--- RECORDED INFORMATION ---

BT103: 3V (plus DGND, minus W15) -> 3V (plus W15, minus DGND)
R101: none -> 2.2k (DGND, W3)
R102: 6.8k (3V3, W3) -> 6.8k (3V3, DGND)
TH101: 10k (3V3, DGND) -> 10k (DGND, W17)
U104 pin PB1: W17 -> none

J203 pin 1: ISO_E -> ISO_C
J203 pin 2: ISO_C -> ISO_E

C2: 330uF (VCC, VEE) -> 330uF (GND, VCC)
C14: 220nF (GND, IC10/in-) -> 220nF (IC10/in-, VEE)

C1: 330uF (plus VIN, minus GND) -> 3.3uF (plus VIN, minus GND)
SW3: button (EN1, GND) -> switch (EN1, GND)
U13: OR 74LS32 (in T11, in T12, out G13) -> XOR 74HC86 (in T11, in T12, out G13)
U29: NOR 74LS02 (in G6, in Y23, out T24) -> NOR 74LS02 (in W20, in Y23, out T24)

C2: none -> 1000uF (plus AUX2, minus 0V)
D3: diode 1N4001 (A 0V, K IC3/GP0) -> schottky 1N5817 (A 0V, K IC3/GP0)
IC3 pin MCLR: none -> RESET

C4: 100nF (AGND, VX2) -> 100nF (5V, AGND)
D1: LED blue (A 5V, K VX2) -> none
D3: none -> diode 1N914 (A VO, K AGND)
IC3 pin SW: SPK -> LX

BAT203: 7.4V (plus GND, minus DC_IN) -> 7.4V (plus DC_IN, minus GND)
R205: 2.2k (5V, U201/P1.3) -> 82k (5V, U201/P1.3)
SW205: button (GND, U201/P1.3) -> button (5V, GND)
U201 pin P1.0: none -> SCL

---

- _WHAT YOU WILL DO_:
Nothing should be dropped. Retype each line above as it is.

- _RESULT FOR THIS TASK_:
BT103: 3V (plus DGND, minus W15) -> 3V (plus W15, minus DGND)
R101: none -> 2.2k (DGND, W3)
R102: 6.8k (3V3, W3) -> 6.8k (3V3, DGND)
TH101: 10k (3V3, DGND) -> 10k (DGND, W17)
U104 pin PB1: W17 -> none

J203 pin 1: ISO_E -> ISO_C
J203 pin 2: ISO_C -> ISO_E

C2: 330uF (VCC, VEE) -> 330uF (GND, VCC)
C14: 220nF (GND, IC10/in-) -> 220nF (IC10/in-, VEE)

C1: 330uF (plus VIN, minus GND) -> 3.3uF (plus VIN, minus GND)
SW3: button (EN1, GND) -> switch (EN1, GND)
U13: OR 74LS32 (in T11, in T12, out G13) -> XOR 74HC86 (in T11, in T12, out G13)
U29: NOR 74LS02 (in G6, in Y23, out T24) -> NOR 74LS02 (in W20, in Y23, out T24)

C2: none -> 1000uF (plus AUX2, minus 0V)
D3: diode 1N4001 (A 0V, K IC3/GP0) -> schottky 1N5817 (A 0V, K IC3/GP0)
IC3 pin MCLR: none -> RESET

C4: 100nF (AGND, VX2) -> 100nF (5V, AGND)
D1: LED blue (A 5V, K VX2) -> none
D3: none -> diode 1N914 (A VO, K AGND)
IC3 pin SW: SPK -> LX

BAT203: 7.4V (plus GND, minus DC_IN) -> 7.4V (plus DC_IN, minus GND)
R205: 2.2k (5V, U201/P1.3) -> 82k (5V, U201/P1.3)
SW205: button (GND, U201/P1.3) -> button (5V, GND)
U201 pin P1.0: none -> SCL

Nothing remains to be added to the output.